Activity:
Leave out pictures; repeat exactly the lines from the "CN1 pin 2: VS -> GND" line through the last of the data below.
== Provided data ==
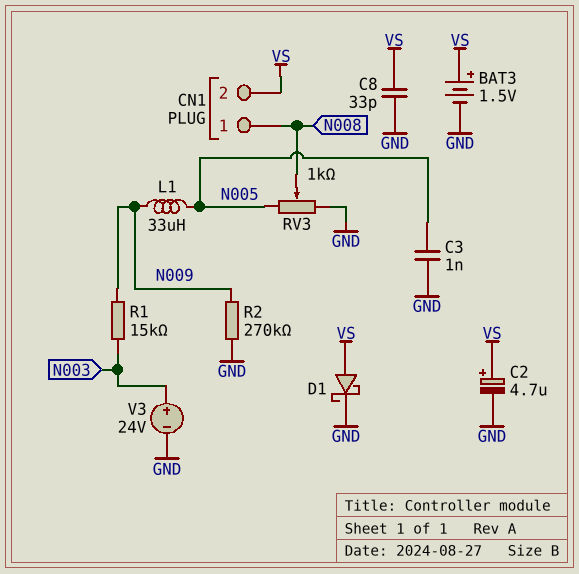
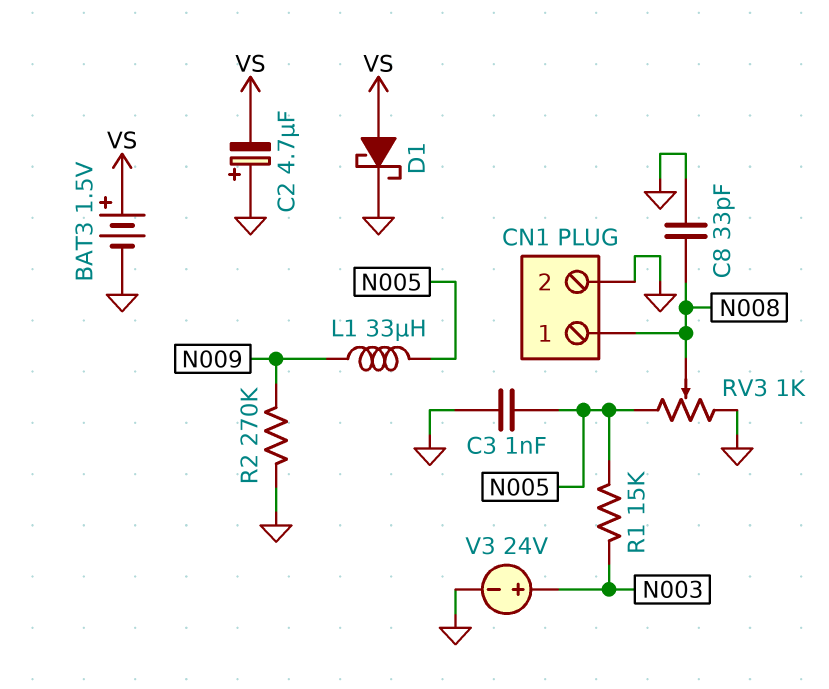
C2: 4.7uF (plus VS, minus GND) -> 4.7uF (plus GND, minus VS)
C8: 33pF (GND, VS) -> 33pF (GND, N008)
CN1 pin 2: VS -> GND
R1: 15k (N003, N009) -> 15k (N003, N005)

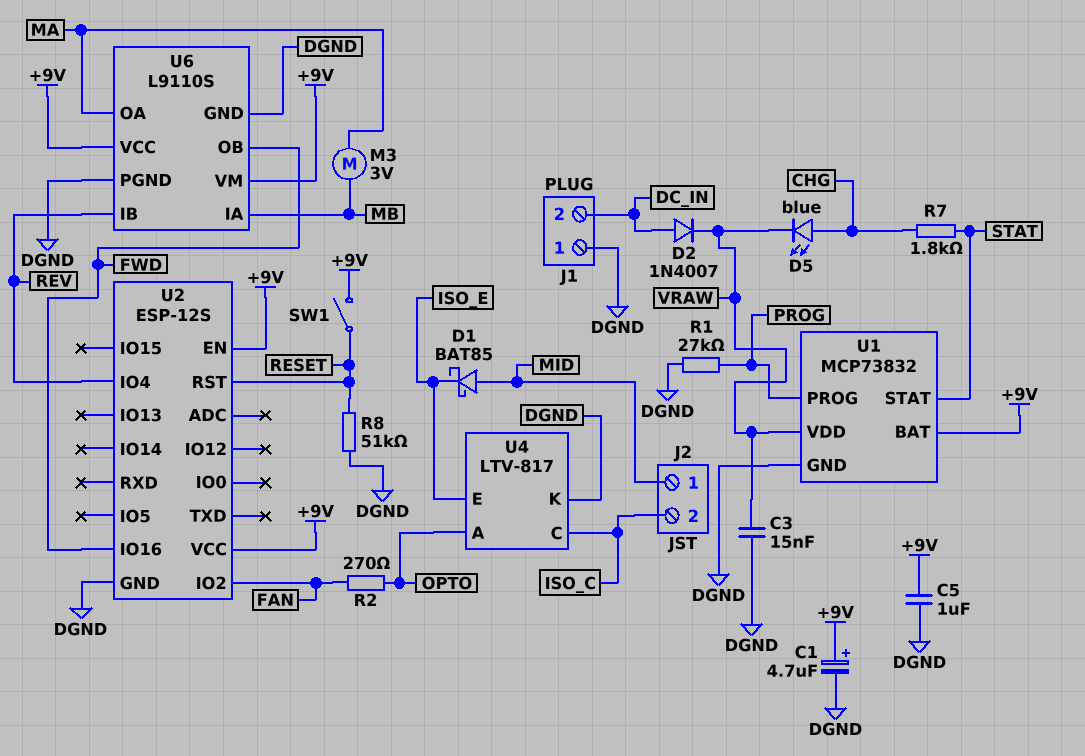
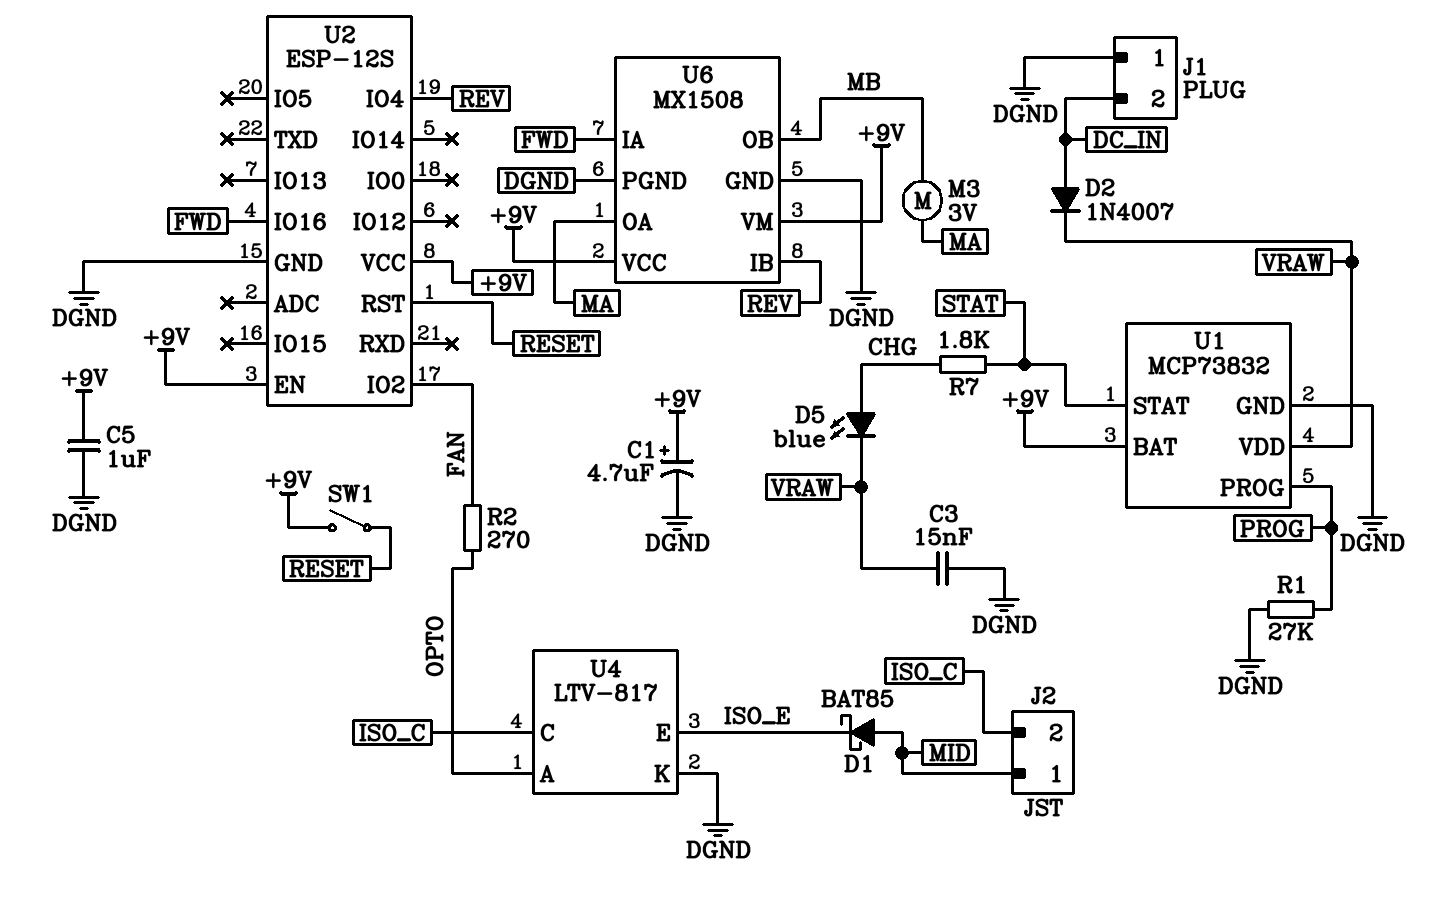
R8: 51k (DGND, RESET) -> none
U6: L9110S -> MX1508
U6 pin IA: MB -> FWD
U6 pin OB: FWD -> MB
===
Response to the exercise:
CN1 pin 2: VS -> GND
R1: 15k (N003, N009) -> 15k (N003, N005)

R8: 51k (DGND, RESET) -> none
U6: L9110S -> MX1508
U6 pin IA: MB -> FWD
U6 pin OB: FWD -> MB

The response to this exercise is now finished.